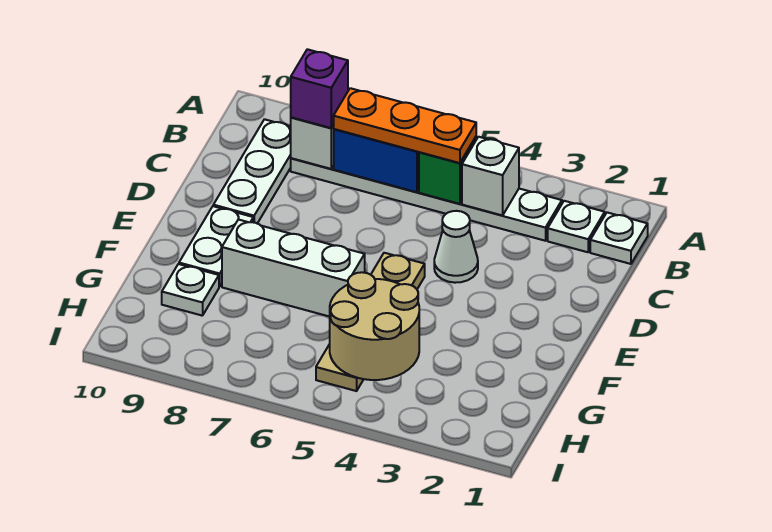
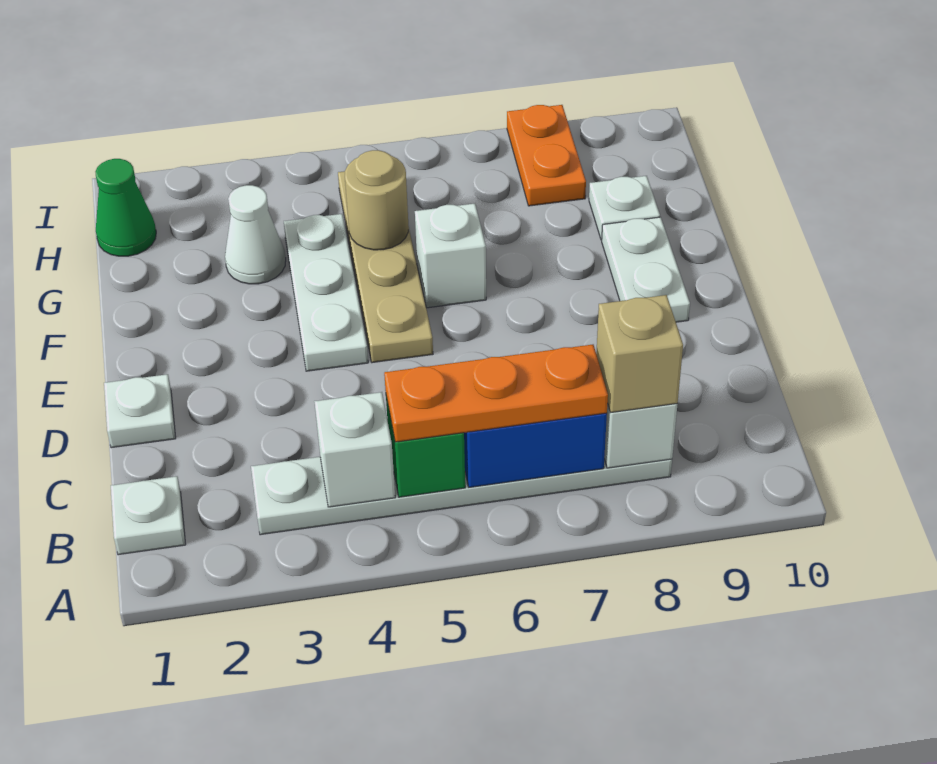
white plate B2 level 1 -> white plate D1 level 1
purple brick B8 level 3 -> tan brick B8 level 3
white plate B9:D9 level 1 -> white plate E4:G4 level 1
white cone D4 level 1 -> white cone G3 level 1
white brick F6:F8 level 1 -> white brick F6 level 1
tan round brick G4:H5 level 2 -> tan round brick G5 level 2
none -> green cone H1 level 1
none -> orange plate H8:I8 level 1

· · · · ·

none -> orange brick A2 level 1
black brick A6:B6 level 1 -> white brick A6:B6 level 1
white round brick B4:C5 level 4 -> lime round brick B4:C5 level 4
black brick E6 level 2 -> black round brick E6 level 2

· · · · ·

Out of the material above, output word for word the line with "white plate B2", the line with "none -> orange plate H8:I8 level 1", and all lines between them, with nothing else.

Expected answer:
white plate B2 level 1 -> white plate D1 level 1
purple brick B8 level 3 -> tan brick B8 level 3
white plate B9:D9 level 1 -> white plate E4:G4 level 1
white cone D4 level 1 -> white cone G3 level 1
white brick F6:F8 level 1 -> white brick F6 level 1
tan round brick G4:H5 level 2 -> tan round brick G5 level 2
none -> green cone H1 level 1
none -> orange plate H8:I8 level 1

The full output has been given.